## What you will do
What lines in the following entries hold the word "moved"? Copy each one.

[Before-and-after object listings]
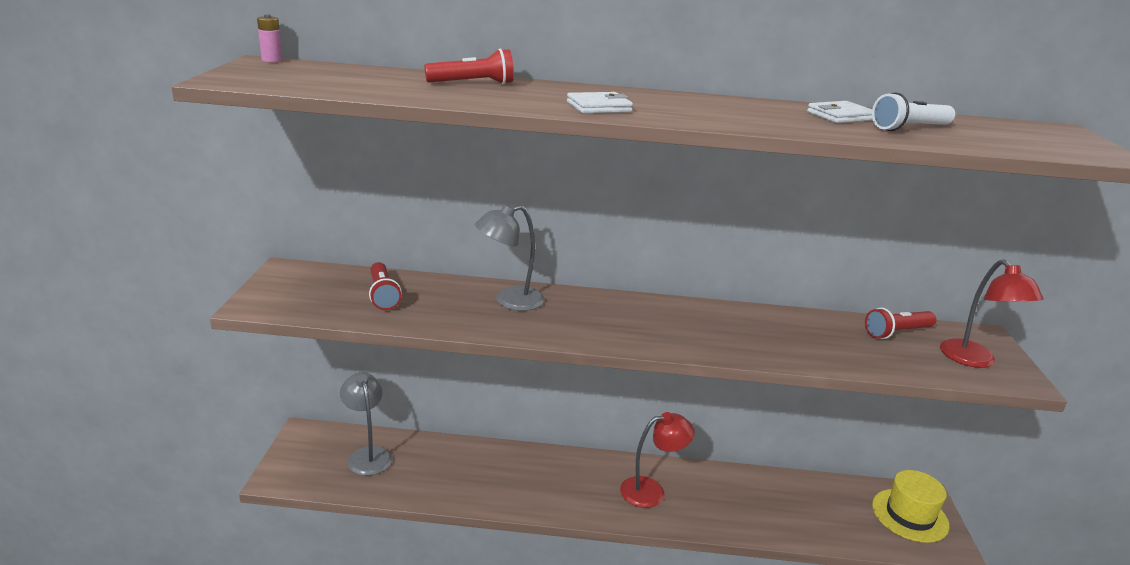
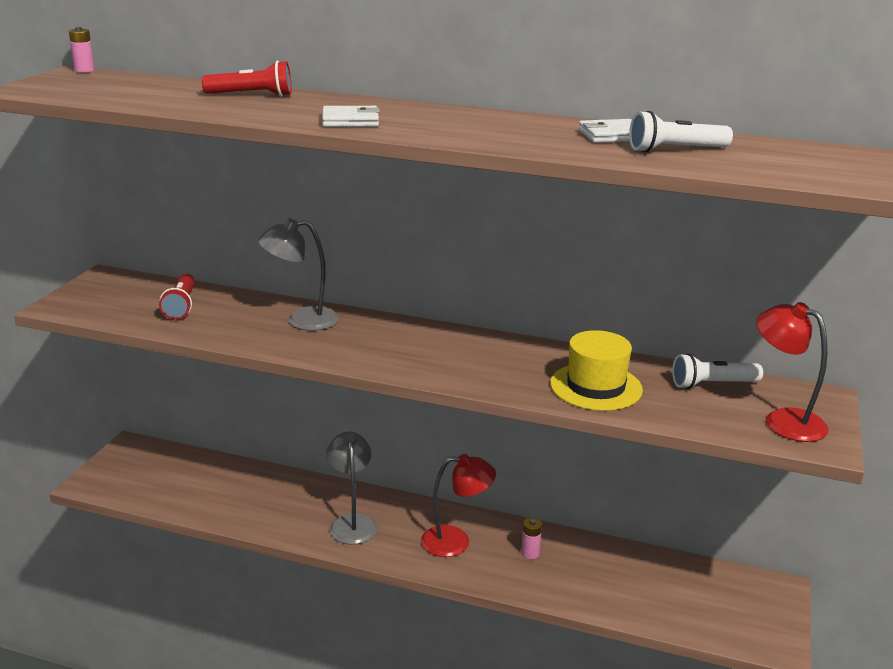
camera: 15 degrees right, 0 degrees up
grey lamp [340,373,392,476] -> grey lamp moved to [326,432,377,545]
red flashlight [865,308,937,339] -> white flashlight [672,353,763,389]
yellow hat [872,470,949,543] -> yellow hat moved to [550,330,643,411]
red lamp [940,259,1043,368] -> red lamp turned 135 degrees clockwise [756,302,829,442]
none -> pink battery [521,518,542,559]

## Solution to this problem
grey lamp [340,373,392,476] -> grey lamp moved to [326,432,377,545]
yellow hat [872,470,949,543] -> yellow hat moved to [550,330,643,411]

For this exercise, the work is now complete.